Records to process START

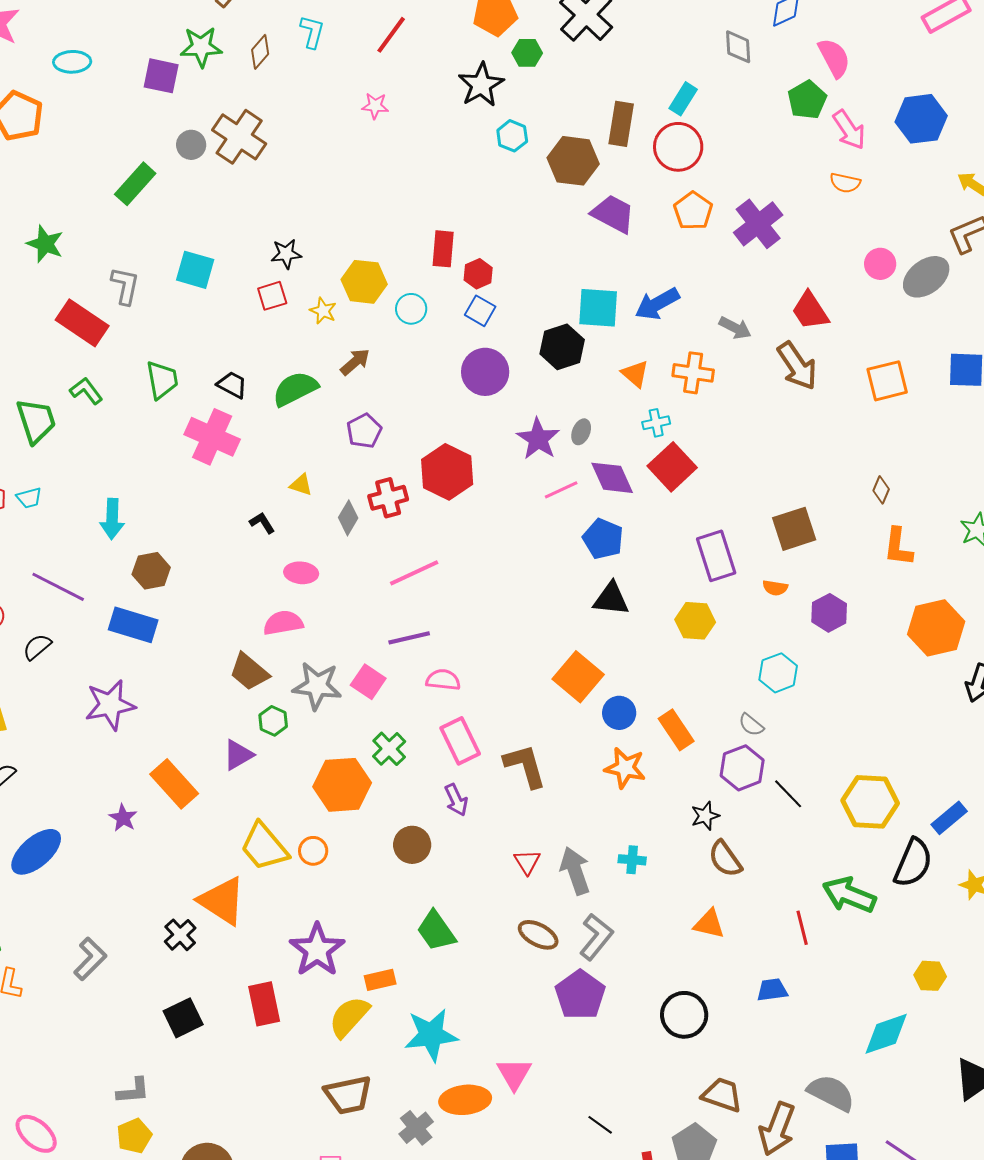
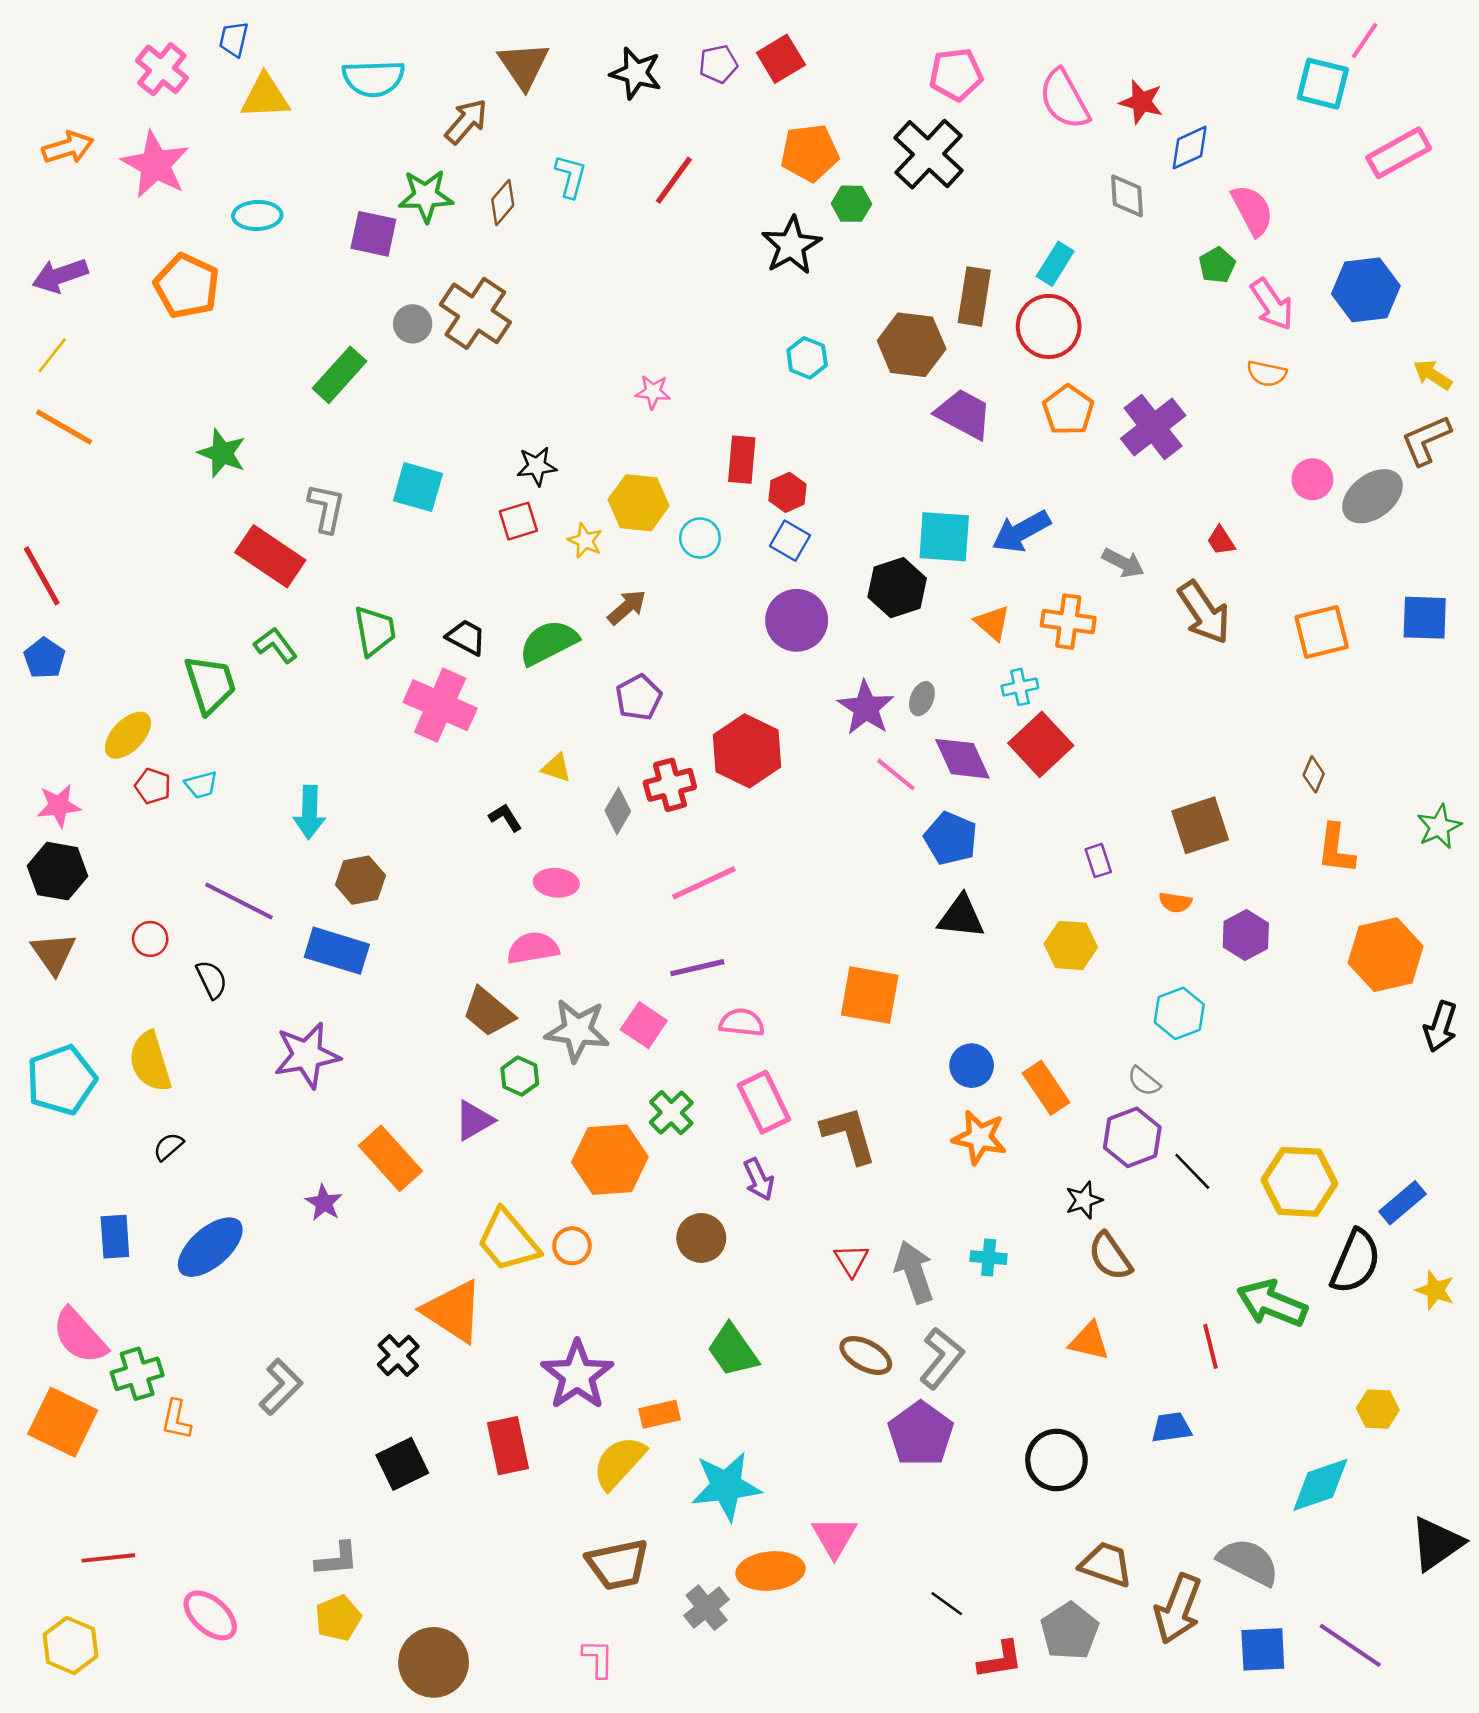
green pentagon: (807, 100) -> (1217, 265), size x0.7
pink star: (375, 106) -> (653, 392), moved
cyan hexagon: (512, 136) -> (807, 358), moved
red trapezoid: (810, 311) -> (1221, 541), size x0.6
pink line: (561, 490) -> (896, 774), turned 64
purple rectangle: (716, 556) -> (1098, 861), size x0.5
black semicircle: (37, 647) -> (212, 979), turned 104
orange square: (578, 677) -> (870, 995), moved, turned -30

Records to process END

--- Directions ---
Restate the records above word for word, without the pictures.

--- Solution for this problem ---
green pentagon: (807, 100) -> (1217, 265), size x0.7
pink star: (375, 106) -> (653, 392), moved
cyan hexagon: (512, 136) -> (807, 358), moved
red trapezoid: (810, 311) -> (1221, 541), size x0.6
pink line: (561, 490) -> (896, 774), turned 64
purple rectangle: (716, 556) -> (1098, 861), size x0.5
black semicircle: (37, 647) -> (212, 979), turned 104
orange square: (578, 677) -> (870, 995), moved, turned -30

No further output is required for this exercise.